● Exercise details: Can the data below be set down again exactly, line for line?

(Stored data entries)
----------
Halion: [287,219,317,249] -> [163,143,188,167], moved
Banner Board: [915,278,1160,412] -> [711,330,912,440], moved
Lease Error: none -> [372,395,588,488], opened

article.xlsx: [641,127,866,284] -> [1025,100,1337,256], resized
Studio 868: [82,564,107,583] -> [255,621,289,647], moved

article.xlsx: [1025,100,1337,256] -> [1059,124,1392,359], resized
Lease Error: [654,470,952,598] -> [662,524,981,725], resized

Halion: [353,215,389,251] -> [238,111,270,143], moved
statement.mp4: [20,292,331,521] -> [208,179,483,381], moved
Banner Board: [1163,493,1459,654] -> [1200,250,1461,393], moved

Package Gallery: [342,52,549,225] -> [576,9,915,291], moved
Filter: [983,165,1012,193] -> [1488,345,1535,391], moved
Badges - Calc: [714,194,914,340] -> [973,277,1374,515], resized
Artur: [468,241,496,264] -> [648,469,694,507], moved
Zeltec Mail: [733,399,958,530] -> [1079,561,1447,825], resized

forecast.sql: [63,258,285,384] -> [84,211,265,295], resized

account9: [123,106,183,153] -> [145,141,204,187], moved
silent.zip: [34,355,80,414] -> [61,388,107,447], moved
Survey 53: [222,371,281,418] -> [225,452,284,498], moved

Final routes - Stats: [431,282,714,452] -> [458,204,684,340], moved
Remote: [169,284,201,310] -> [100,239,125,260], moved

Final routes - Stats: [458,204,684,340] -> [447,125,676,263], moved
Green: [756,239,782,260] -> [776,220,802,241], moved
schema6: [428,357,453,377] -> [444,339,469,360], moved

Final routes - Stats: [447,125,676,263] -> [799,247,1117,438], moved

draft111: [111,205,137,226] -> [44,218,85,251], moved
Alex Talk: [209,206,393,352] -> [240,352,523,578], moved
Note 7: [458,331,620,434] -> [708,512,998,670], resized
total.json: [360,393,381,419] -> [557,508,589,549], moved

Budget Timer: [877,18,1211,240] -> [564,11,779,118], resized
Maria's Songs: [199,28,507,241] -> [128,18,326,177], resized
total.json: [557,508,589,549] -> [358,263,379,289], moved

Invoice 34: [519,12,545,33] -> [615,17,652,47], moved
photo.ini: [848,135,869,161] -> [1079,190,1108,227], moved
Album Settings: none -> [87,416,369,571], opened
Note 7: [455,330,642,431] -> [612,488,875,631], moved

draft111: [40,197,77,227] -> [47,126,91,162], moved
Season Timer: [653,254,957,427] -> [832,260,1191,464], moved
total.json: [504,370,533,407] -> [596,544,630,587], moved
----------
● Output:
Halion: [287,219,317,249] -> [163,143,188,167], moved
Banner Board: [915,278,1160,412] -> [711,330,912,440], moved
Lease Error: none -> [372,395,588,488], opened

article.xlsx: [641,127,866,284] -> [1025,100,1337,256], resized
Studio 868: [82,564,107,583] -> [255,621,289,647], moved

article.xlsx: [1025,100,1337,256] -> [1059,124,1392,359], resized
Lease Error: [654,470,952,598] -> [662,524,981,725], resized

Halion: [353,215,389,251] -> [238,111,270,143], moved
statement.mp4: [20,292,331,521] -> [208,179,483,381], moved
Banner Board: [1163,493,1459,654] -> [1200,250,1461,393], moved

Package Gallery: [342,52,549,225] -> [576,9,915,291], moved
Filter: [983,165,1012,193] -> [1488,345,1535,391], moved
Badges - Calc: [714,194,914,340] -> [973,277,1374,515], resized
Artur: [468,241,496,264] -> [648,469,694,507], moved
Zeltec Mail: [733,399,958,530] -> [1079,561,1447,825], resized

forecast.sql: [63,258,285,384] -> [84,211,265,295], resized

account9: [123,106,183,153] -> [145,141,204,187], moved
silent.zip: [34,355,80,414] -> [61,388,107,447], moved
Survey 53: [222,371,281,418] -> [225,452,284,498], moved

Final routes - Stats: [431,282,714,452] -> [458,204,684,340], moved
Remote: [169,284,201,310] -> [100,239,125,260], moved

Final routes - Stats: [458,204,684,340] -> [447,125,676,263], moved
Green: [756,239,782,260] -> [776,220,802,241], moved
schema6: [428,357,453,377] -> [444,339,469,360], moved

Final routes - Stats: [447,125,676,263] -> [799,247,1117,438], moved

draft111: [111,205,137,226] -> [44,218,85,251], moved
Alex Talk: [209,206,393,352] -> [240,352,523,578], moved
Note 7: [458,331,620,434] -> [708,512,998,670], resized
total.json: [360,393,381,419] -> [557,508,589,549], moved

Budget Timer: [877,18,1211,240] -> [564,11,779,118], resized
Maria's Songs: [199,28,507,241] -> [128,18,326,177], resized
total.json: [557,508,589,549] -> [358,263,379,289], moved

Invoice 34: [519,12,545,33] -> [615,17,652,47], moved
photo.ini: [848,135,869,161] -> [1079,190,1108,227], moved
Album Settings: none -> [87,416,369,571], opened
Note 7: [455,330,642,431] -> [612,488,875,631], moved

draft111: [40,197,77,227] -> [47,126,91,162], moved
Season Timer: [653,254,957,427] -> [832,260,1191,464], moved
total.json: [504,370,533,407] -> [596,544,630,587], moved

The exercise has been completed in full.